◆ **Input material**

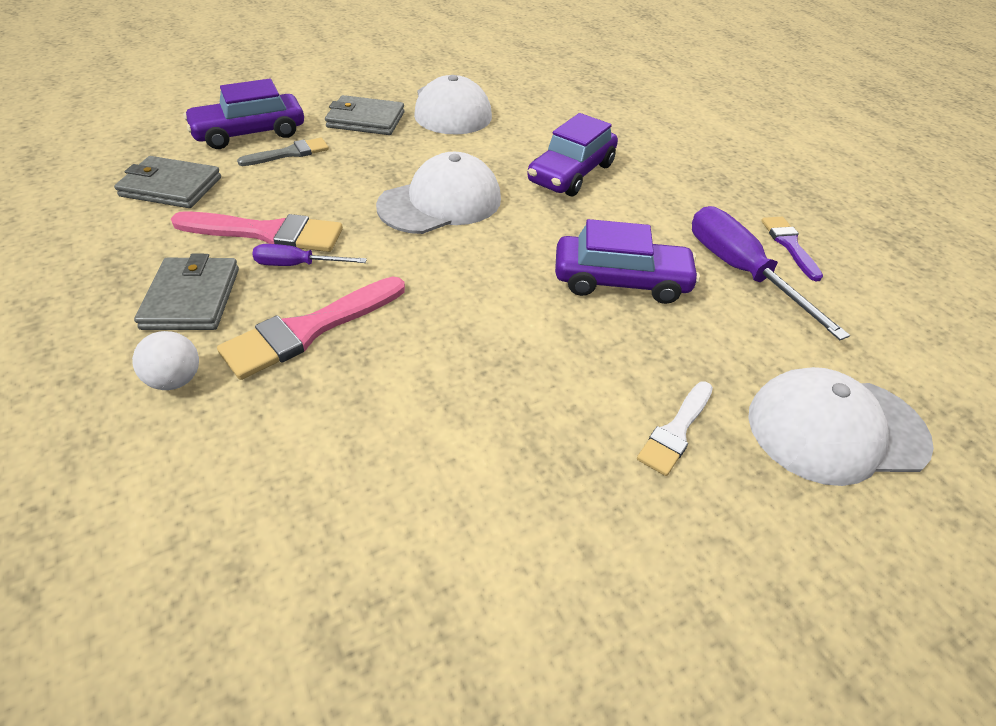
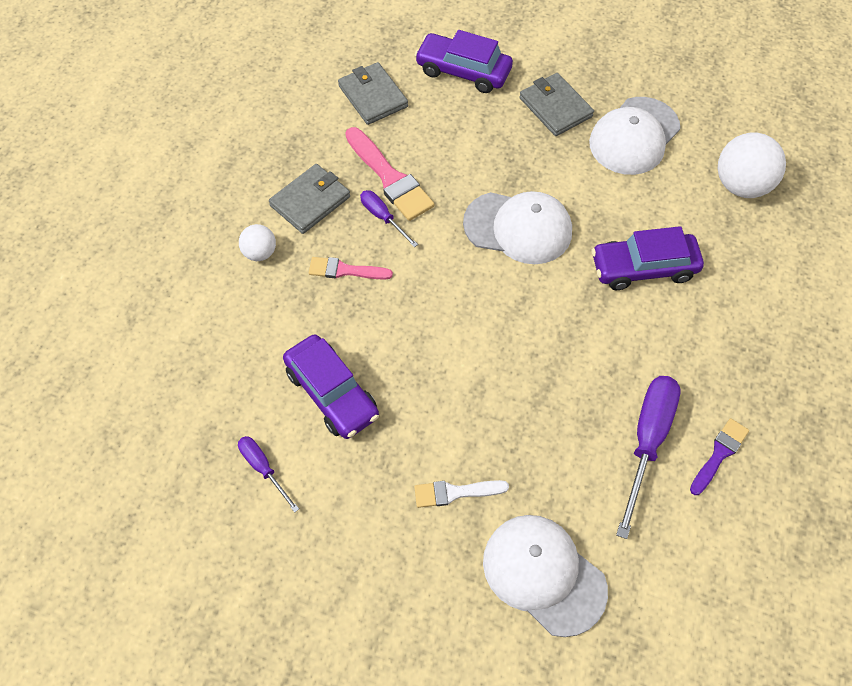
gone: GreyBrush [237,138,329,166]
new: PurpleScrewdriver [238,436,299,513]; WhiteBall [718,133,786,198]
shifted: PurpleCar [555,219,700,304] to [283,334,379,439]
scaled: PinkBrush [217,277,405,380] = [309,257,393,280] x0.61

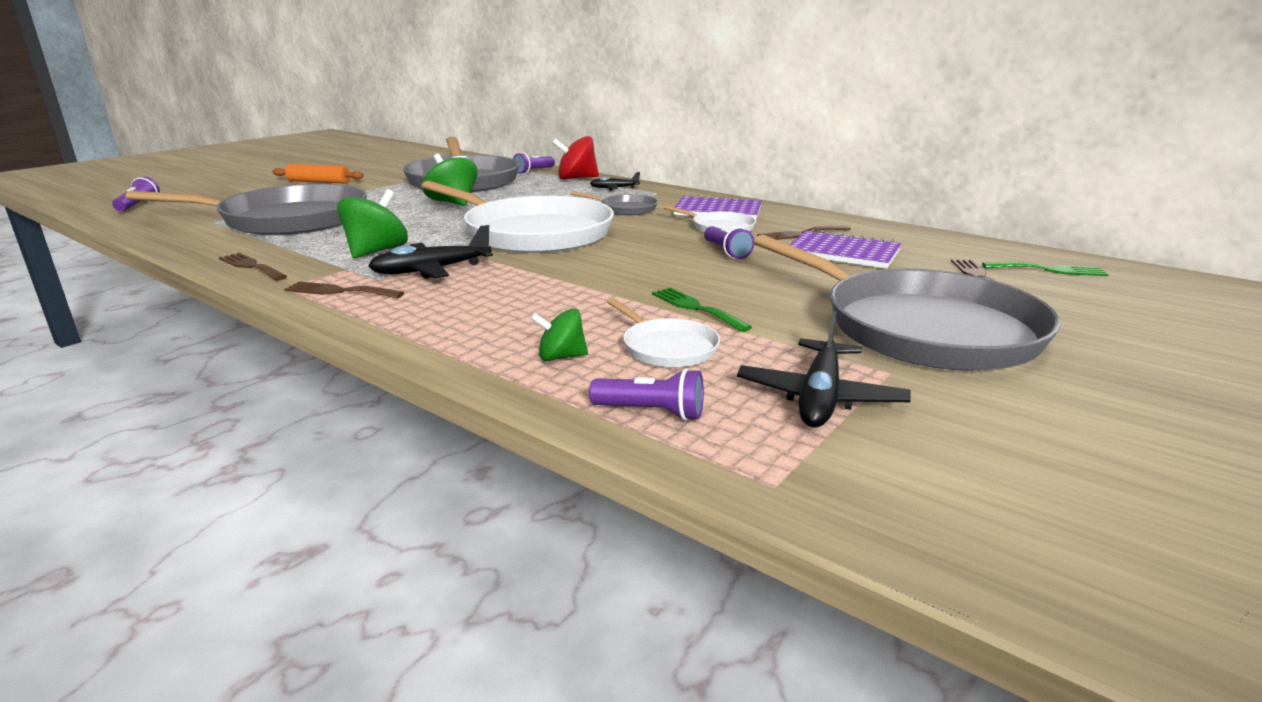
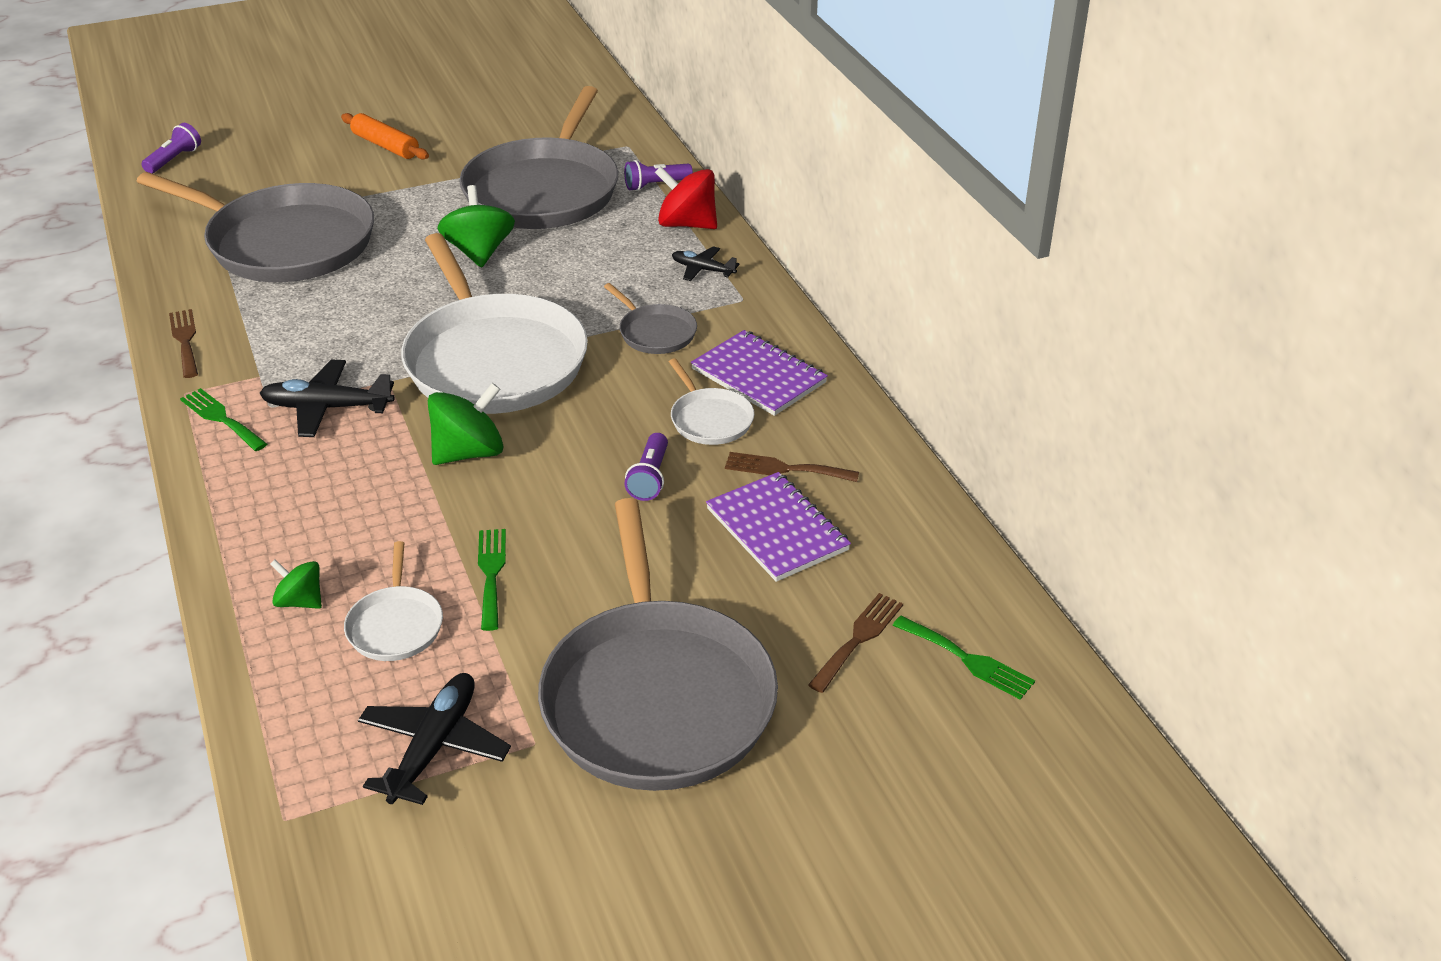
gone: PurpleFlashlight [589,368,704,421]
shifted: GreenSpinningTop [337,189,408,258] to [428,383,504,465]
repainted: BrownFork [284,281,404,298] to GreenFork [180,388,267,451]
rotated: BlackPlane [737,311,911,427] = [358,673,511,805] 150 degrees clockwise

◆ **What to produce**
In the records above, find the line with "new: PurpleScrewdriver [238,436,299,513];" and copy from it through the last line exactly, without the pictures.

◆ **Solution**
new: PurpleScrewdriver [238,436,299,513]; WhiteBall [718,133,786,198]
shifted: PurpleCar [555,219,700,304] to [283,334,379,439]
scaled: PinkBrush [217,277,405,380] = [309,257,393,280] x0.61

gone: PurpleFlashlight [589,368,704,421]
shifted: GreenSpinningTop [337,189,408,258] to [428,383,504,465]
repainted: BrownFork [284,281,404,298] to GreenFork [180,388,267,451]
rotated: BlackPlane [737,311,911,427] = [358,673,511,805] 150 degrees clockwise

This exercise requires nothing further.